**Objective:**
In the records below, copy the lines running from the line containing "black line: moved 3 px left, 2 px up" up to and including the line containing "orange L-shape: rotated", word for word. Leave out the pictures.

**Extracted records:**

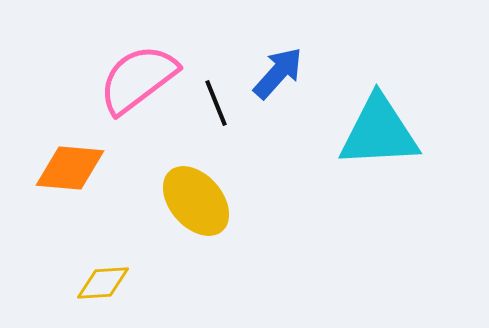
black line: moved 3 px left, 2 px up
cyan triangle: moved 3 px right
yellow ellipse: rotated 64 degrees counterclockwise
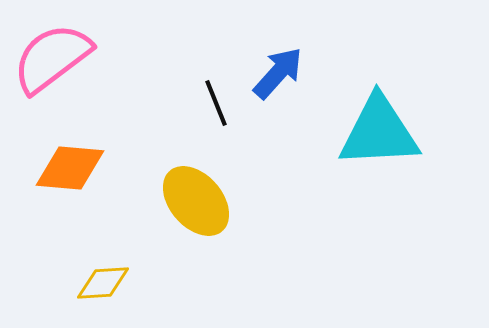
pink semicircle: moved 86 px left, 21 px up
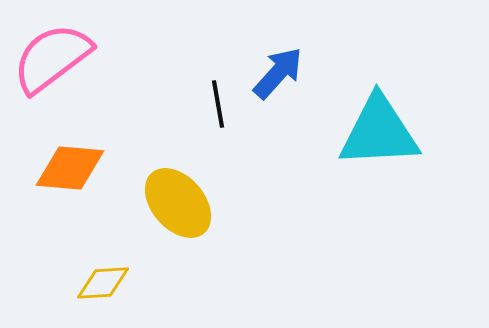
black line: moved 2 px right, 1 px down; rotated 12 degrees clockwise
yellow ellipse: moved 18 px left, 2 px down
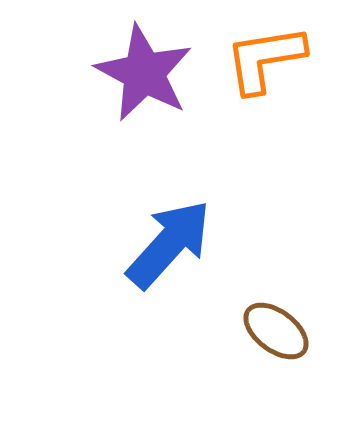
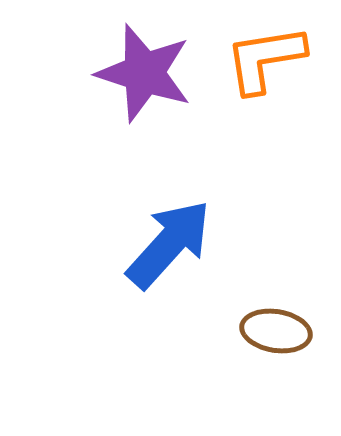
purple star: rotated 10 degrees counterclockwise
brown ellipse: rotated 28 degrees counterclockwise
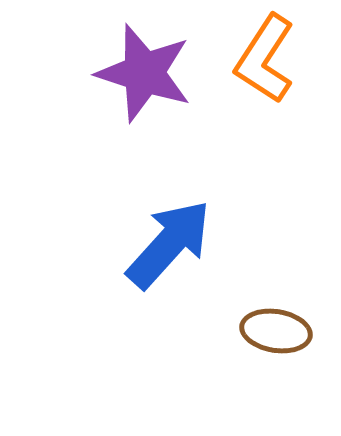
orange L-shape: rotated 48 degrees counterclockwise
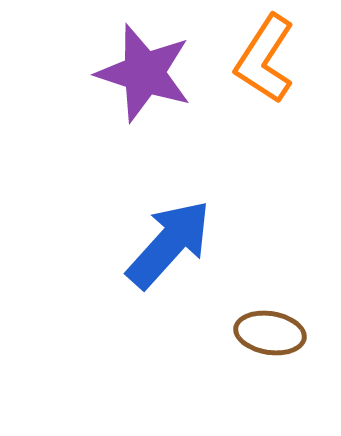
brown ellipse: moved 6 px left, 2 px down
---
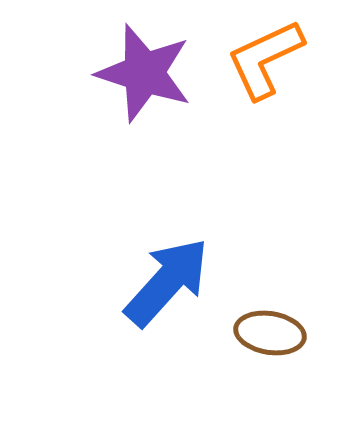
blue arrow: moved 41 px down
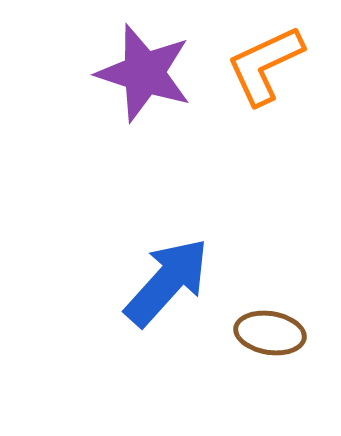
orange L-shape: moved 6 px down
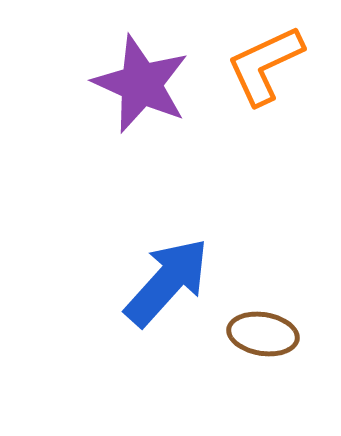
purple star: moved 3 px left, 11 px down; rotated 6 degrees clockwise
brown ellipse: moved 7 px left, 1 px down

**Answer for the task:**
black line: moved 3 px left, 2 px up
cyan triangle: moved 3 px right
yellow ellipse: rotated 64 degrees counterclockwise
pink semicircle: moved 86 px left, 21 px up
black line: moved 2 px right, 1 px down; rotated 12 degrees clockwise
yellow ellipse: moved 18 px left, 2 px down
purple star: rotated 10 degrees counterclockwise
brown ellipse: rotated 28 degrees counterclockwise
orange L-shape: rotated 48 degrees counterclockwise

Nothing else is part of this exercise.